------ EXERCISE DATA

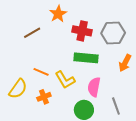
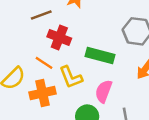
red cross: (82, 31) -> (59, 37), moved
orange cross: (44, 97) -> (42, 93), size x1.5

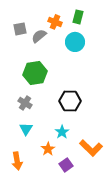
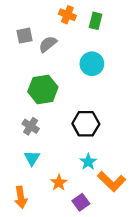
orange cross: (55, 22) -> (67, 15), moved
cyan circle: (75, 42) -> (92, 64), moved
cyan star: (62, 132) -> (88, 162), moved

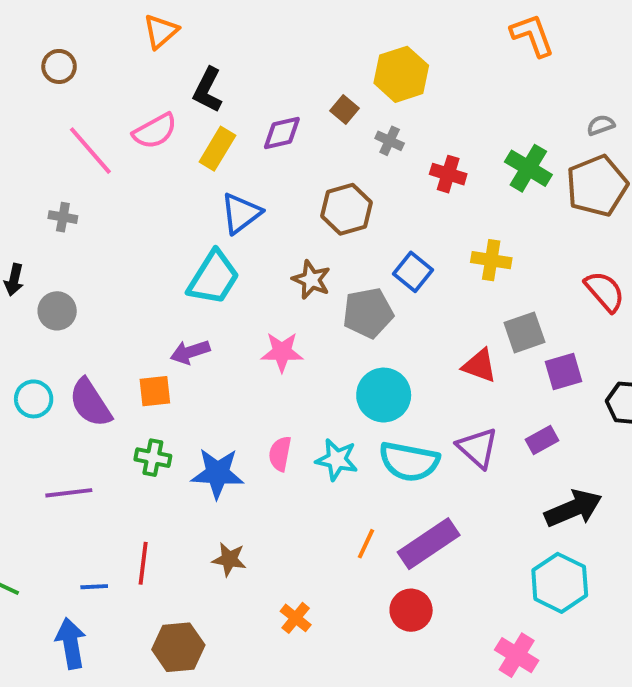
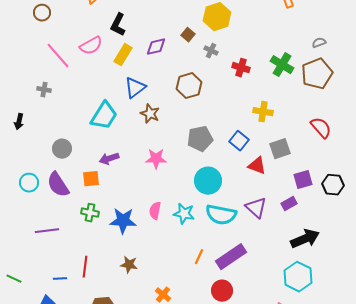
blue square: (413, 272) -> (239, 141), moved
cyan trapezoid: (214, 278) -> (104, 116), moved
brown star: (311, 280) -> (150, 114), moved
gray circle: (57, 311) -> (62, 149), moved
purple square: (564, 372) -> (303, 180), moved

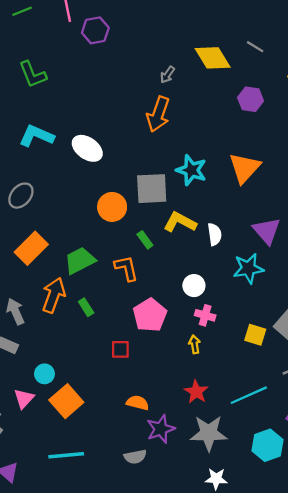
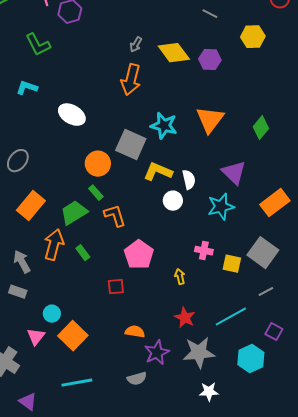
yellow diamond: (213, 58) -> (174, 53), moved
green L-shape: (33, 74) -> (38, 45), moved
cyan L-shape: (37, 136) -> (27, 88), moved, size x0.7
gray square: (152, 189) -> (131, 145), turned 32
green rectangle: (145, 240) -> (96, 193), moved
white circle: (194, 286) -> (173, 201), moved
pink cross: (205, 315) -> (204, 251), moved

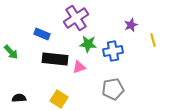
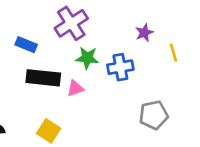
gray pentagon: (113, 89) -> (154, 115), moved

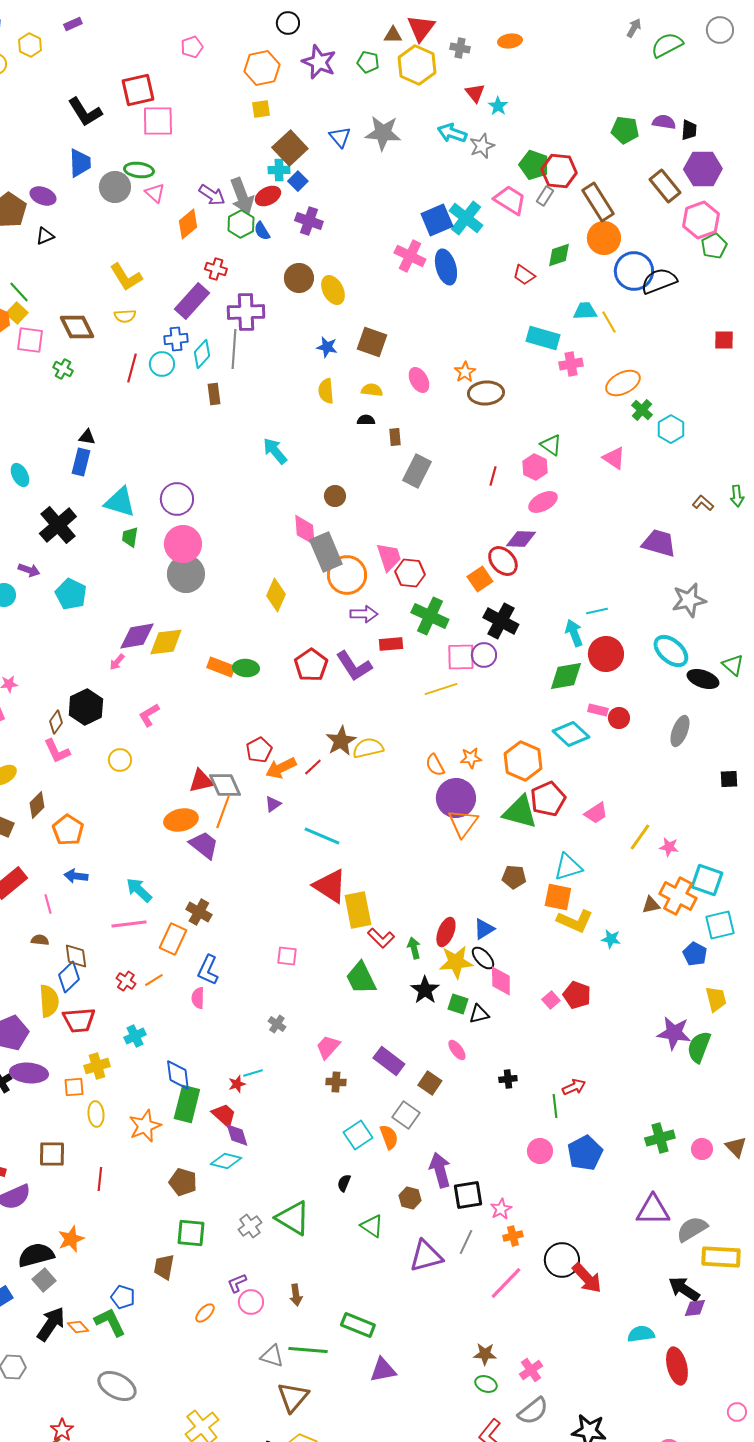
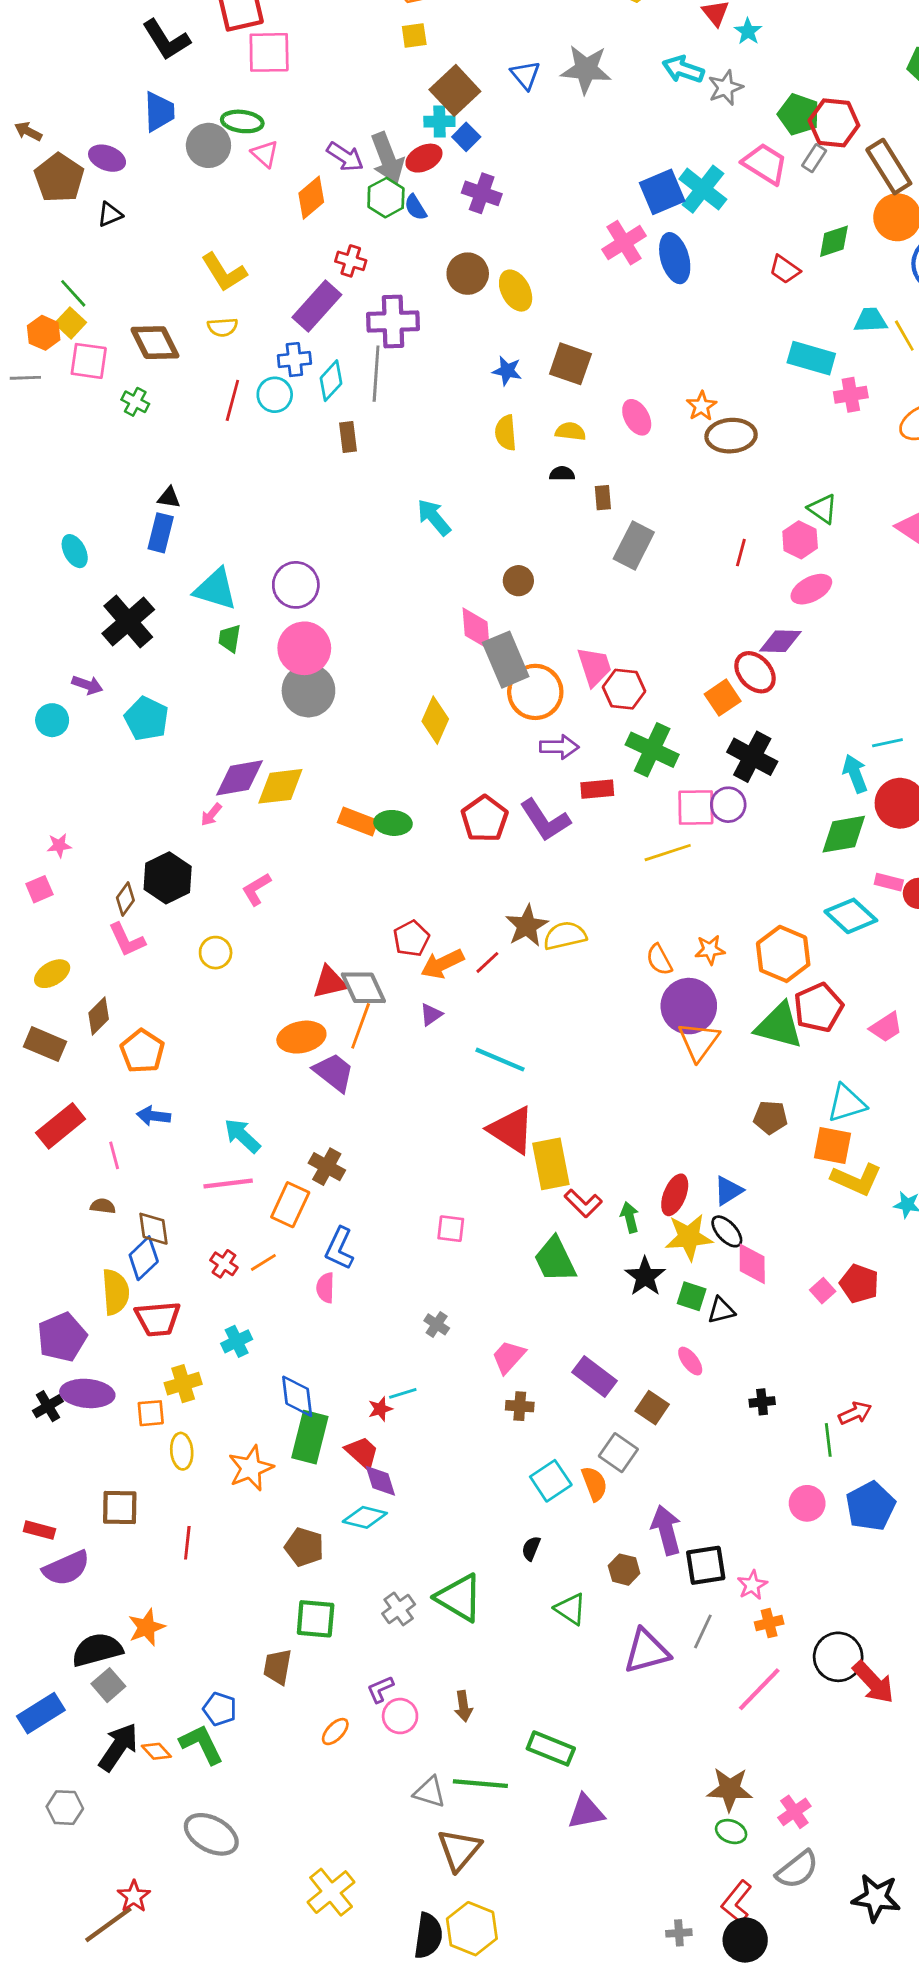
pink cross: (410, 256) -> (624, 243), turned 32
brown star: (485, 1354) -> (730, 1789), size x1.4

------------

_WORK TASK:_ For the entries above, the output must hold exactly the lines from the one with "brown star: (311, 280) -> (150, 114), moved" through the last line, both included, and no pictures.

_SOLUTION TO THIS TASK:_
brown star: (311, 280) -> (150, 114), moved
gray circle: (57, 311) -> (62, 149), moved
purple square: (564, 372) -> (303, 180), moved

yellow diamond: (213, 58) -> (174, 53), moved
green L-shape: (33, 74) -> (38, 45), moved
cyan L-shape: (37, 136) -> (27, 88), moved, size x0.7
gray square: (152, 189) -> (131, 145), turned 32
green rectangle: (145, 240) -> (96, 193), moved
white circle: (194, 286) -> (173, 201), moved
pink cross: (205, 315) -> (204, 251), moved

gray pentagon: (113, 89) -> (154, 115), moved

pink cross: (410, 256) -> (624, 243), turned 32
brown star: (485, 1354) -> (730, 1789), size x1.4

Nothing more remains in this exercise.